Task directions: The answer should consist of the full listing below, repeated exactly and free of pictures.

─── Information provided

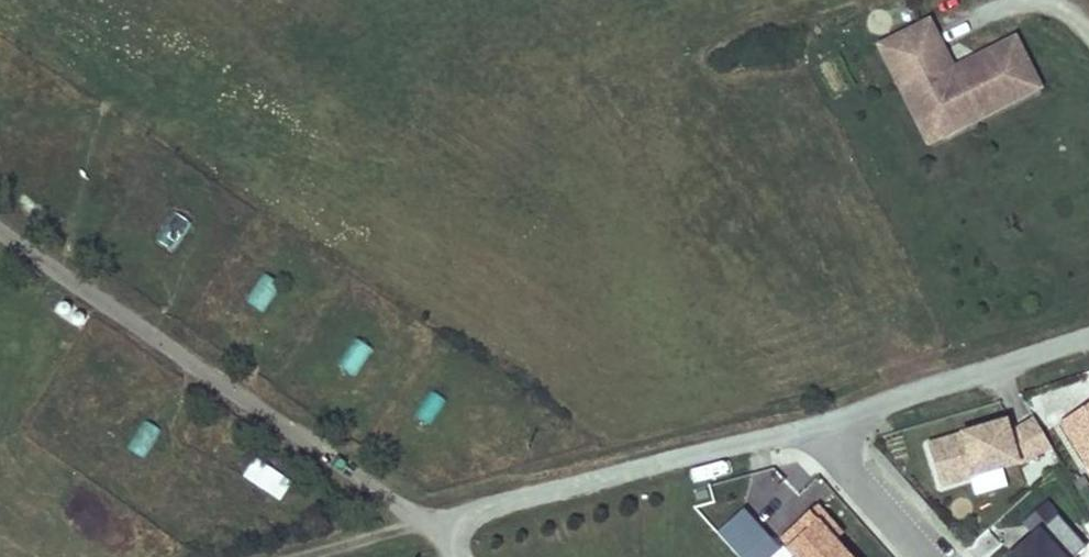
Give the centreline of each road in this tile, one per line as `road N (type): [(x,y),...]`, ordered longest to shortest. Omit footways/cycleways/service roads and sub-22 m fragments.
road 1 (residential): [(1088,334),(826,421),(440,519)]
road 2 (track): [(413,523),(289,556)]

──────

Result:
Give the centreline of each road in this tile, one per line as `road N (type): [(x,y),...]`, ordered longest to shortest. Omit footways/cycleways/service roads and sub-22 m fragments.
road 1 (residential): [(1088,334),(826,421),(440,519)]
road 2 (track): [(413,523),(289,556)]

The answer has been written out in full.